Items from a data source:
○ ○ ○ ○ ○
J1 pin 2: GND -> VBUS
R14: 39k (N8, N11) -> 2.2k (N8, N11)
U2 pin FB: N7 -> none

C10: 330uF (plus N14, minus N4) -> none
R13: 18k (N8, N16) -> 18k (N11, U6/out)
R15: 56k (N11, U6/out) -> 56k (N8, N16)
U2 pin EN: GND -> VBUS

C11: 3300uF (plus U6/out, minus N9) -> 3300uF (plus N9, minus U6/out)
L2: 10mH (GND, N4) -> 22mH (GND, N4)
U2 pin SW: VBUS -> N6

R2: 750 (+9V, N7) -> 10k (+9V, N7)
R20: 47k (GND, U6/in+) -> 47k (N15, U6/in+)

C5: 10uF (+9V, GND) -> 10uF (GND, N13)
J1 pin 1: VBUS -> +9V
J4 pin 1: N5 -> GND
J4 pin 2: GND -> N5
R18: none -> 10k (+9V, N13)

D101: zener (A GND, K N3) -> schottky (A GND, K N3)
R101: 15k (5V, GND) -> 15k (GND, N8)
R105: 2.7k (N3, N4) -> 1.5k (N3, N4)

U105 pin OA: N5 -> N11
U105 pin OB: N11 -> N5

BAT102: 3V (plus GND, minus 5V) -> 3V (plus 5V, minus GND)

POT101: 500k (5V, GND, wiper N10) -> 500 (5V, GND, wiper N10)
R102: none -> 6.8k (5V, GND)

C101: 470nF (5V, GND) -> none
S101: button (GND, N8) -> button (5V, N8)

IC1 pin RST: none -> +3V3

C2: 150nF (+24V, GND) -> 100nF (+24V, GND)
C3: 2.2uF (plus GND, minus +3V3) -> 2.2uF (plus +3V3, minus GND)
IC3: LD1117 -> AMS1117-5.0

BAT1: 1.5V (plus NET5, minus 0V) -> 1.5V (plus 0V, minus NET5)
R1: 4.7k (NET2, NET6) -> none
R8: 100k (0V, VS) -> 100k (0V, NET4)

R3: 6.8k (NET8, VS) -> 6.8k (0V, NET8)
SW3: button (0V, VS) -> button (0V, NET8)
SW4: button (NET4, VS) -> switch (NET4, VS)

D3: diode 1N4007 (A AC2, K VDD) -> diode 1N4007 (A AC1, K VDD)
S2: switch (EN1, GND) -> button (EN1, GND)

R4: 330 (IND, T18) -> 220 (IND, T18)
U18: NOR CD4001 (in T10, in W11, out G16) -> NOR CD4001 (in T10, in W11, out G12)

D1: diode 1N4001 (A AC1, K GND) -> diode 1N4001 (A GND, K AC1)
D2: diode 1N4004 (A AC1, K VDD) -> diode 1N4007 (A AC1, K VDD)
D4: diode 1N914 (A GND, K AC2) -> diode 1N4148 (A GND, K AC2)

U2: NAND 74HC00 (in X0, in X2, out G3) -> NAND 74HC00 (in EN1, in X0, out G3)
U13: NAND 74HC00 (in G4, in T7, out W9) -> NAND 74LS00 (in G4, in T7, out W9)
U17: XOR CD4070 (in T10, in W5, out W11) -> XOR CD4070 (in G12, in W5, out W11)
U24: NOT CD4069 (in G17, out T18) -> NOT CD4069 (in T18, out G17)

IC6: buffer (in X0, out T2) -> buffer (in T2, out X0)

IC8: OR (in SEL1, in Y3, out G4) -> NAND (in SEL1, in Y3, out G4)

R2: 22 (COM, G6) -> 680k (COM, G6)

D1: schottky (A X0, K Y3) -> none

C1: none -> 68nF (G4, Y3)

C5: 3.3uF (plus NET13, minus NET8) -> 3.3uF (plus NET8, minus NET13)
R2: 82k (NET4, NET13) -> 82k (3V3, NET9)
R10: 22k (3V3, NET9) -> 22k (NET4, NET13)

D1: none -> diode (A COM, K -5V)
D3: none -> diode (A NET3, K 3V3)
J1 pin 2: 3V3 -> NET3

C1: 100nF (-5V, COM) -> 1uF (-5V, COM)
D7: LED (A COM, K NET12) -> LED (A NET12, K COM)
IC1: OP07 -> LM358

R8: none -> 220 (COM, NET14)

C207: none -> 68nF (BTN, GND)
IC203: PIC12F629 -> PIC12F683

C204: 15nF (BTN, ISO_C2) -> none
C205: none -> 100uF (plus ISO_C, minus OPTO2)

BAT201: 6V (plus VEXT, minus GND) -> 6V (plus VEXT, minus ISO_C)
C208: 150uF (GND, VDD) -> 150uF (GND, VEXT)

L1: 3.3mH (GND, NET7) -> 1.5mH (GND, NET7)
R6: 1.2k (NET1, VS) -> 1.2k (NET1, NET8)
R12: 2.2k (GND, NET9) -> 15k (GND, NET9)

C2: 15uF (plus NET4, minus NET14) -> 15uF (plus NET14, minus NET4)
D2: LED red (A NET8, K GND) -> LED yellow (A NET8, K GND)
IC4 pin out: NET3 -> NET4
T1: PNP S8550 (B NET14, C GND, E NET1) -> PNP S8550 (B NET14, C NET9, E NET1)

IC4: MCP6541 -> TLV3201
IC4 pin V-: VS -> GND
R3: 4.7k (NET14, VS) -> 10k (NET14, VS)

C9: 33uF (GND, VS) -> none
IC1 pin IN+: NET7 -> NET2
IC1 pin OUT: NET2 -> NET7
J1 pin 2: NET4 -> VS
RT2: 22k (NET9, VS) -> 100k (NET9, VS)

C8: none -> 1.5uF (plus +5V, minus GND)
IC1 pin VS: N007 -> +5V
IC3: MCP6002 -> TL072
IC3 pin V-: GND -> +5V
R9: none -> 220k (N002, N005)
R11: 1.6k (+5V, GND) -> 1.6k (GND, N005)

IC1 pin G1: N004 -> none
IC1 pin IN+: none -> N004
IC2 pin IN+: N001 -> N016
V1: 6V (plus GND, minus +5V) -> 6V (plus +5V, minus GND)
○ ○ ○ ○ ○
What lines in the data include the string "plus"? Copy each one.

Result of the task
C10: 330uF (plus N14, minus N4) -> none
C11: 3300uF (plus U6/out, minus N9) -> 3300uF (plus N9, minus U6/out)
BAT102: 3V (plus GND, minus 5V) -> 3V (plus 5V, minus GND)
C3: 2.2uF (plus GND, minus +3V3) -> 2.2uF (plus +3V3, minus GND)
BAT1: 1.5V (plus NET5, minus 0V) -> 1.5V (plus 0V, minus NET5)
C5: 3.3uF (plus NET13, minus NET8) -> 3.3uF (plus NET8, minus NET13)
C205: none -> 100uF (plus ISO_C, minus OPTO2)
BAT201: 6V (plus VEXT, minus GND) -> 6V (plus VEXT, minus ISO_C)
C2: 15uF (plus NET4, minus NET14) -> 15uF (plus NET14, minus NET4)
C8: none -> 1.5uF (plus +5V, minus GND)
V1: 6V (plus GND, minus +5V) -> 6V (plus +5V, minus GND)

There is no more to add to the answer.